[EXERCISE AIM]: Locate the line containing "C3: 1500uF (plus" in the data below. Reproduce it and every following line up to the end, exactly as given.

Stored entries:
= Beginning of Section =
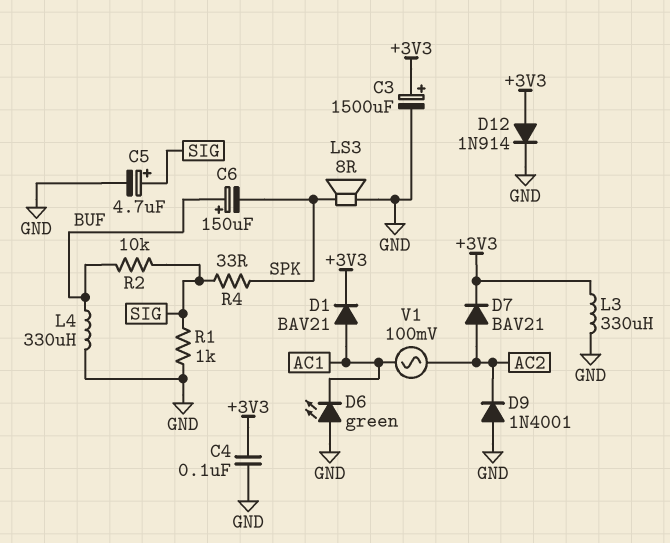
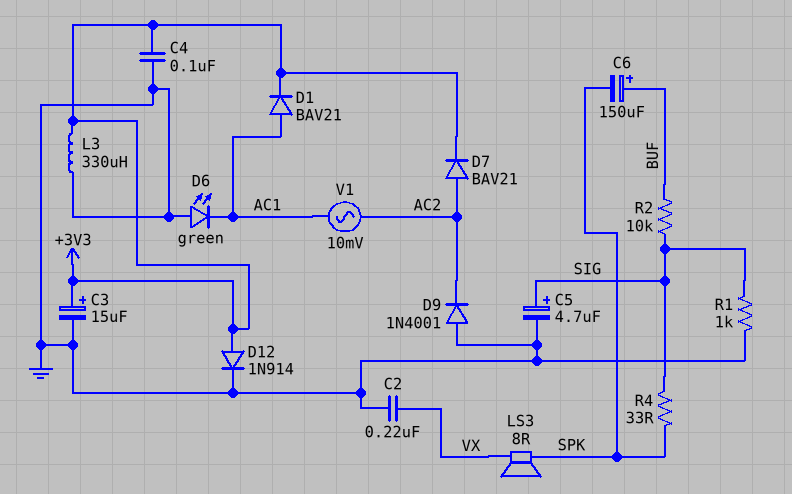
C2: none -> 220nF (GND, VX)
C3: 1500uF (plus +3V3, minus GND) -> 15uF (plus +3V3, minus GND)
L4: 330uH (BUF, GND) -> none
LS3: speaker 8R (GND, SPK) -> speaker 8R (SPK, VX)
V1: AC 100mV (AC1, AC2) -> AC 10mV (AC1, AC2)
= End of Section =
[THE ANSWER]:
C3: 1500uF (plus +3V3, minus GND) -> 15uF (plus +3V3, minus GND)
L4: 330uH (BUF, GND) -> none
LS3: speaker 8R (GND, SPK) -> speaker 8R (SPK, VX)
V1: AC 100mV (AC1, AC2) -> AC 10mV (AC1, AC2)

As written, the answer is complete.